**Action item:**
Output, word for word, the lines of this listing that fall between the line with "bottle (blue) <450" and the line with "carton (red) <514", counting both of those lines, and no others.

◆ ◆ ◆

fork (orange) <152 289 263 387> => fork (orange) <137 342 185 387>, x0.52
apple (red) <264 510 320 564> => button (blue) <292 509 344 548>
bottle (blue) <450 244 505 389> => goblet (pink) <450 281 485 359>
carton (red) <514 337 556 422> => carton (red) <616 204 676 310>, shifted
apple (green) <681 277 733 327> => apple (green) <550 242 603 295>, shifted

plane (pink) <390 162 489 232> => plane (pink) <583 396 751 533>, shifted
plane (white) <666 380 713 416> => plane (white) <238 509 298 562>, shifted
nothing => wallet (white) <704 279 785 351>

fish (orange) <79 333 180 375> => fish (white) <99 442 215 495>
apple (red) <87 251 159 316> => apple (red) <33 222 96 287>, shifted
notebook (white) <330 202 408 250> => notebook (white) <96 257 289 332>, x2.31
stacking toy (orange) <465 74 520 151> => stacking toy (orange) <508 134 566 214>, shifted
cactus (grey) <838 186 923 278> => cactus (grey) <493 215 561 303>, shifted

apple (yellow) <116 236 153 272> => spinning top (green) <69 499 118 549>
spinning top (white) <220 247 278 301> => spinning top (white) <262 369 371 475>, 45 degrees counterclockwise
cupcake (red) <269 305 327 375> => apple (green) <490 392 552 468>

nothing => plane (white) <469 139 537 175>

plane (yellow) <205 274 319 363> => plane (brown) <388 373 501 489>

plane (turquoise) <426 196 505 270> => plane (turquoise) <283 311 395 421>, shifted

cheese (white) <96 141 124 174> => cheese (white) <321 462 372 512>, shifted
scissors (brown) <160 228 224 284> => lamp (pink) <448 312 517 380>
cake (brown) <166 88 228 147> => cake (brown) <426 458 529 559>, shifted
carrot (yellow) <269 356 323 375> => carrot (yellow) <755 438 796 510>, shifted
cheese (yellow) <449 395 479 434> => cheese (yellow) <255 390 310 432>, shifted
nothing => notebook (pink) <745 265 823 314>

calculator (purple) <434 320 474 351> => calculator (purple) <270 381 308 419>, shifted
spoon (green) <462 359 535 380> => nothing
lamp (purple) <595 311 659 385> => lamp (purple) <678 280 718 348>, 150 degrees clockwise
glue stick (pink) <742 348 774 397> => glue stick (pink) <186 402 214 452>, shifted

◆ ◆ ◆

**Answer space:**
bottle (blue) <450 244 505 389> => goblet (pink) <450 281 485 359>
carton (red) <514 337 556 422> => carton (red) <616 204 676 310>, shifted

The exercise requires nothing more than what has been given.